* [TASK DETAILS]
Copy out all of the records, exactly as they appear.

+++ DATA FOR THIS EXERCISE +++

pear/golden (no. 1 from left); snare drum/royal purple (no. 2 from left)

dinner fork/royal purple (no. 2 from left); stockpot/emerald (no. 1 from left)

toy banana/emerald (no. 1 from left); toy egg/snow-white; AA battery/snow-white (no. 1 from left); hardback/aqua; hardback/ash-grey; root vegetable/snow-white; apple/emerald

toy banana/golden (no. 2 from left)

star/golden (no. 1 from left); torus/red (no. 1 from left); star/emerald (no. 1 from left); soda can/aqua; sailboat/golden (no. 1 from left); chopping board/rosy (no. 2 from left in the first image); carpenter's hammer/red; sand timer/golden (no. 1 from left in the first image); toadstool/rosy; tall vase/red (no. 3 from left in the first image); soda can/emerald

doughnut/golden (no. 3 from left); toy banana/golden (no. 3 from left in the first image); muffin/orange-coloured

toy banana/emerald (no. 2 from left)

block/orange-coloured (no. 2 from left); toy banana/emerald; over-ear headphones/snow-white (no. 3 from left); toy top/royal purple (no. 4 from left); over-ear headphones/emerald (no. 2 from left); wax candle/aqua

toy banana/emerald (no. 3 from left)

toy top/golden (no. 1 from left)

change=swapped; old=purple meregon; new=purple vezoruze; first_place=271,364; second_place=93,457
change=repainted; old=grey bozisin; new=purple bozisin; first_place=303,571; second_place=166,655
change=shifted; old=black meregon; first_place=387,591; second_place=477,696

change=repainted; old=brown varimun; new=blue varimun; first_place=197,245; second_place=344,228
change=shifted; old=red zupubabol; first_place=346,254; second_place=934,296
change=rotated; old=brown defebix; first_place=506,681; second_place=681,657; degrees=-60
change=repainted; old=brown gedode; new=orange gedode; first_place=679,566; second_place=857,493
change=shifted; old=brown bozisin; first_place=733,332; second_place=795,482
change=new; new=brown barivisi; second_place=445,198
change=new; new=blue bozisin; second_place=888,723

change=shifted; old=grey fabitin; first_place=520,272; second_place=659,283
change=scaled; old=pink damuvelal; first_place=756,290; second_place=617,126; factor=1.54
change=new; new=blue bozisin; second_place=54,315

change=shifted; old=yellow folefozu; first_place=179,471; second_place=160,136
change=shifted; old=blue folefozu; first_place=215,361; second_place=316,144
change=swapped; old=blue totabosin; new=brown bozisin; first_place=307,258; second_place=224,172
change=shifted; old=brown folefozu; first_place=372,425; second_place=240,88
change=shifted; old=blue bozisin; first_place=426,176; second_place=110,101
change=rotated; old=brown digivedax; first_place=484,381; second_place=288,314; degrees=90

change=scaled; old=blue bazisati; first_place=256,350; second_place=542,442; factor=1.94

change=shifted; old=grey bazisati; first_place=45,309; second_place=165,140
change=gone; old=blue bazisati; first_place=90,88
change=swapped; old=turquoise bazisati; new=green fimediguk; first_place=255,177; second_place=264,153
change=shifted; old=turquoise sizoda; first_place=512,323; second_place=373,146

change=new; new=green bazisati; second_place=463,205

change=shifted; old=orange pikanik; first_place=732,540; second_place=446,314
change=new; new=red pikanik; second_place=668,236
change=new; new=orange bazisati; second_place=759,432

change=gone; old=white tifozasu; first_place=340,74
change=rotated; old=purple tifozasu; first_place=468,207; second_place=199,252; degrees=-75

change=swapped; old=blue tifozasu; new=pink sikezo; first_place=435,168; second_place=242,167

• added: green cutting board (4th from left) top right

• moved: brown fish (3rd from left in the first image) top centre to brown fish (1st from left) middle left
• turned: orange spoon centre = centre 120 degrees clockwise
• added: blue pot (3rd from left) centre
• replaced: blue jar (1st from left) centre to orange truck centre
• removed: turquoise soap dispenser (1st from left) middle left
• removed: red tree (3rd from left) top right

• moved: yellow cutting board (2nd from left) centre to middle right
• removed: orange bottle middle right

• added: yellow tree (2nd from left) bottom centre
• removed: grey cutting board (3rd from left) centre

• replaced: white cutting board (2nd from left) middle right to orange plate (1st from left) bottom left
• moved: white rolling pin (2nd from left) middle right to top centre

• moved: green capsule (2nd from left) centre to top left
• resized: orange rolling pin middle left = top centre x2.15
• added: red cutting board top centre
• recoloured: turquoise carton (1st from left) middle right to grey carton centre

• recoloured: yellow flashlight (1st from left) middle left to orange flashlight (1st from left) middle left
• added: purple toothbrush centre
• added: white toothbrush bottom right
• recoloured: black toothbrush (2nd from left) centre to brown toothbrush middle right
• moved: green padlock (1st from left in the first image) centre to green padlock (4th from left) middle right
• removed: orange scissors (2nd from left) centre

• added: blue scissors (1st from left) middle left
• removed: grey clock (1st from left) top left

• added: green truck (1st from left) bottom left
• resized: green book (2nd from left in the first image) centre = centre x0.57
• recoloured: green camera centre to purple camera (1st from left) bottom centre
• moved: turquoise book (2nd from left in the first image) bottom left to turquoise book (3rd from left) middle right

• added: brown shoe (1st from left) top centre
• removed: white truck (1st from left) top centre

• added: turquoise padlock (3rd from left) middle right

+++

* [RESULT OF THE TASK]
pear/golden (no. 1 from left); snare drum/royal purple (no. 2 from left)

dinner fork/royal purple (no. 2 from left); stockpot/emerald (no. 1 from left)

toy banana/emerald (no. 1 from left); toy egg/snow-white; AA battery/snow-white (no. 1 from left); hardback/aqua; hardback/ash-grey; root vegetable/snow-white; apple/emerald

toy banana/golden (no. 2 from left)

star/golden (no. 1 from left); torus/red (no. 1 from left); star/emerald (no. 1 from left); soda can/aqua; sailboat/golden (no. 1 from left); chopping board/rosy (no. 2 from left in the first image); carpenter's hammer/red; sand timer/golden (no. 1 from left in the first image); toadstool/rosy; tall vase/red (no. 3 from left in the first image); soda can/emerald

doughnut/golden (no. 3 from left); toy banana/golden (no. 3 from left in the first image); muffin/orange-coloured

toy banana/emerald (no. 2 from left)

block/orange-coloured (no. 2 from left); toy banana/emerald; over-ear headphones/snow-white (no. 3 from left); toy top/royal purple (no. 4 from left); over-ear headphones/emerald (no. 2 from left); wax candle/aqua

toy banana/emerald (no. 3 from left)

toy top/golden (no. 1 from left)

change=swapped; old=purple meregon; new=purple vezoruze; first_place=271,364; second_place=93,457
change=repainted; old=grey bozisin; new=purple bozisin; first_place=303,571; second_place=166,655
change=shifted; old=black meregon; first_place=387,591; second_place=477,696

change=repainted; old=brown varimun; new=blue varimun; first_place=197,245; second_place=344,228
change=shifted; old=red zupubabol; first_place=346,254; second_place=934,296
change=rotated; old=brown defebix; first_place=506,681; second_place=681,657; degrees=-60
change=repainted; old=brown gedode; new=orange gedode; first_place=679,566; second_place=857,493
change=shifted; old=brown bozisin; first_place=733,332; second_place=795,482
change=new; new=brown barivisi; second_place=445,198
change=new; new=blue bozisin; second_place=888,723

change=shifted; old=grey fabitin; first_place=520,272; second_place=659,283
change=scaled; old=pink damuvelal; first_place=756,290; second_place=617,126; factor=1.54
change=new; new=blue bozisin; second_place=54,315

change=shifted; old=yellow folefozu; first_place=179,471; second_place=160,136
change=shifted; old=blue folefozu; first_place=215,361; second_place=316,144
change=swapped; old=blue totabosin; new=brown bozisin; first_place=307,258; second_place=224,172
change=shifted; old=brown folefozu; first_place=372,425; second_place=240,88
change=shifted; old=blue bozisin; first_place=426,176; second_place=110,101
change=rotated; old=brown digivedax; first_place=484,381; second_place=288,314; degrees=90

change=scaled; old=blue bazisati; first_place=256,350; second_place=542,442; factor=1.94

change=shifted; old=grey bazisati; first_place=45,309; second_place=165,140
change=gone; old=blue bazisati; first_place=90,88
change=swapped; old=turquoise bazisati; new=green fimediguk; first_place=255,177; second_place=264,153
change=shifted; old=turquoise sizoda; first_place=512,323; second_place=373,146

change=new; new=green bazisati; second_place=463,205

change=shifted; old=orange pikanik; first_place=732,540; second_place=446,314
change=new; new=red pikanik; second_place=668,236
change=new; new=orange bazisati; second_place=759,432

change=gone; old=white tifozasu; first_place=340,74
change=rotated; old=purple tifozasu; first_place=468,207; second_place=199,252; degrees=-75

change=swapped; old=blue tifozasu; new=pink sikezo; first_place=435,168; second_place=242,167

• added: green cutting board (4th from left) top right

• moved: brown fish (3rd from left in the first image) top centre to brown fish (1st from left) middle left
• turned: orange spoon centre = centre 120 degrees clockwise
• added: blue pot (3rd from left) centre
• replaced: blue jar (1st from left) centre to orange truck centre
• removed: turquoise soap dispenser (1st from left) middle left
• removed: red tree (3rd from left) top right

• moved: yellow cutting board (2nd from left) centre to middle right
• removed: orange bottle middle right

• added: yellow tree (2nd from left) bottom centre
• removed: grey cutting board (3rd from left) centre

• replaced: white cutting board (2nd from left) middle right to orange plate (1st from left) bottom left
• moved: white rolling pin (2nd from left) middle right to top centre

• moved: green capsule (2nd from left) centre to top left
• resized: orange rolling pin middle left = top centre x2.15
• added: red cutting board top centre
• recoloured: turquoise carton (1st from left) middle right to grey carton centre

• recoloured: yellow flashlight (1st from left) middle left to orange flashlight (1st from left) middle left
• added: purple toothbrush centre
• added: white toothbrush bottom right
• recoloured: black toothbrush (2nd from left) centre to brown toothbrush middle right
• moved: green padlock (1st from left in the first image) centre to green padlock (4th from left) middle right
• removed: orange scissors (2nd from left) centre

• added: blue scissors (1st from left) middle left
• removed: grey clock (1st from left) top left

• added: green truck (1st from left) bottom left
• resized: green book (2nd from left in the first image) centre = centre x0.57
• recoloured: green camera centre to purple camera (1st from left) bottom centre
• moved: turquoise book (2nd from left in the first image) bottom left to turquoise book (3rd from left) middle right

• added: brown shoe (1st from left) top centre
• removed: white truck (1st from left) top centre

• added: turquoise padlock (3rd from left) middle right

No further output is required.